WHAT THE TASK ASKS: What are the lines below, starting at the line containing "[(0,338),(0,357),(11,357),(11,338),(0,338)]" and ending at the line containing "[(5,378),(47,378),(47,359),(5,359),(5,378)]"? Write them out exactly, ends included, without pictures.

GIVEN ENTRIES:
◆ ◆ ◆
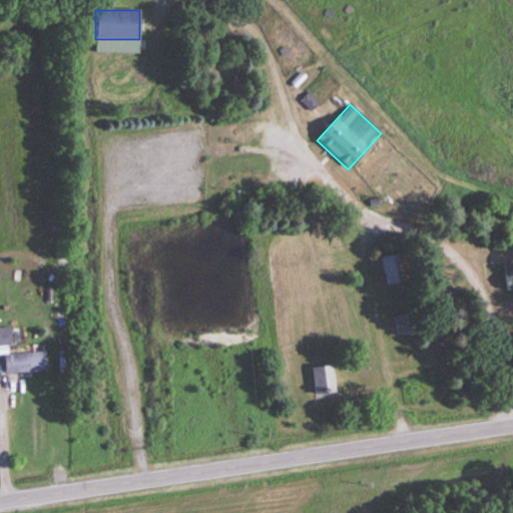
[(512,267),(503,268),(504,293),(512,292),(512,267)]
◆ ◆ ◆
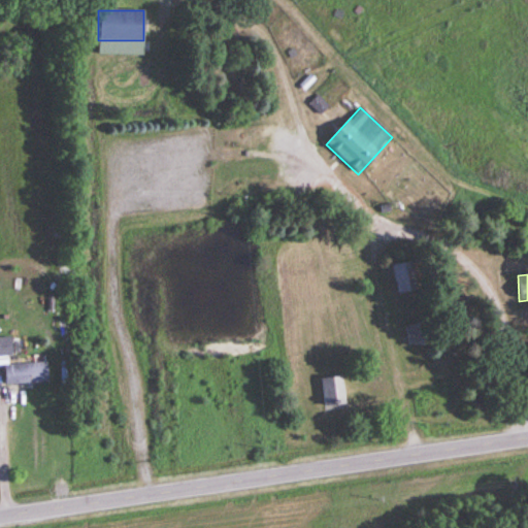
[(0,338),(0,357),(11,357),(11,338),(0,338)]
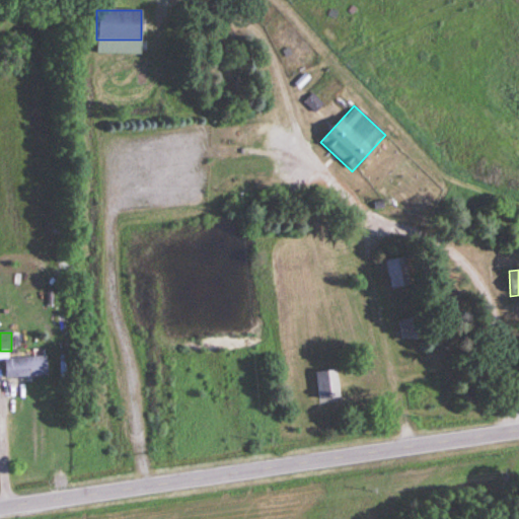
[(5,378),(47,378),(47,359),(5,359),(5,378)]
◆ ◆ ◆
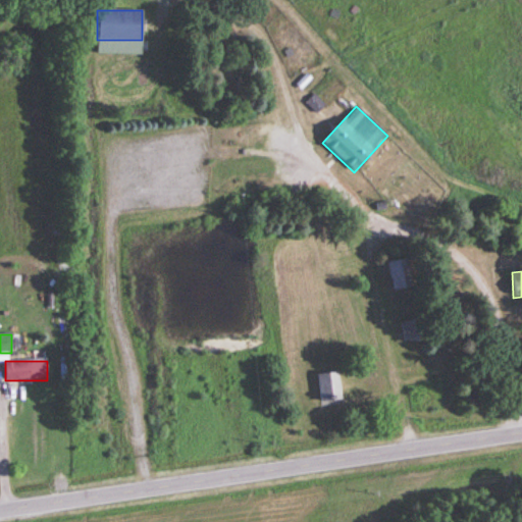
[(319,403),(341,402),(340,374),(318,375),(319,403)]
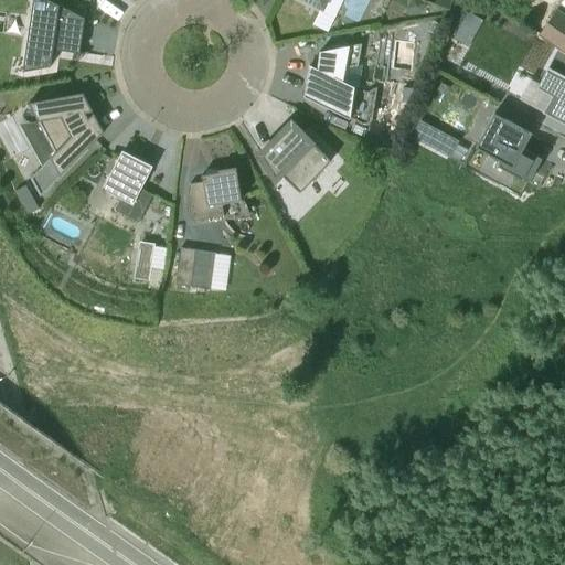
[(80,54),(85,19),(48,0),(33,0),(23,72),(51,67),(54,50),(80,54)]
◆ ◆ ◆
WORKED SOLUTION:
[(0,338),(0,357),(11,357),(11,338),(0,338)]
[(5,378),(47,378),(47,359),(5,359),(5,378)]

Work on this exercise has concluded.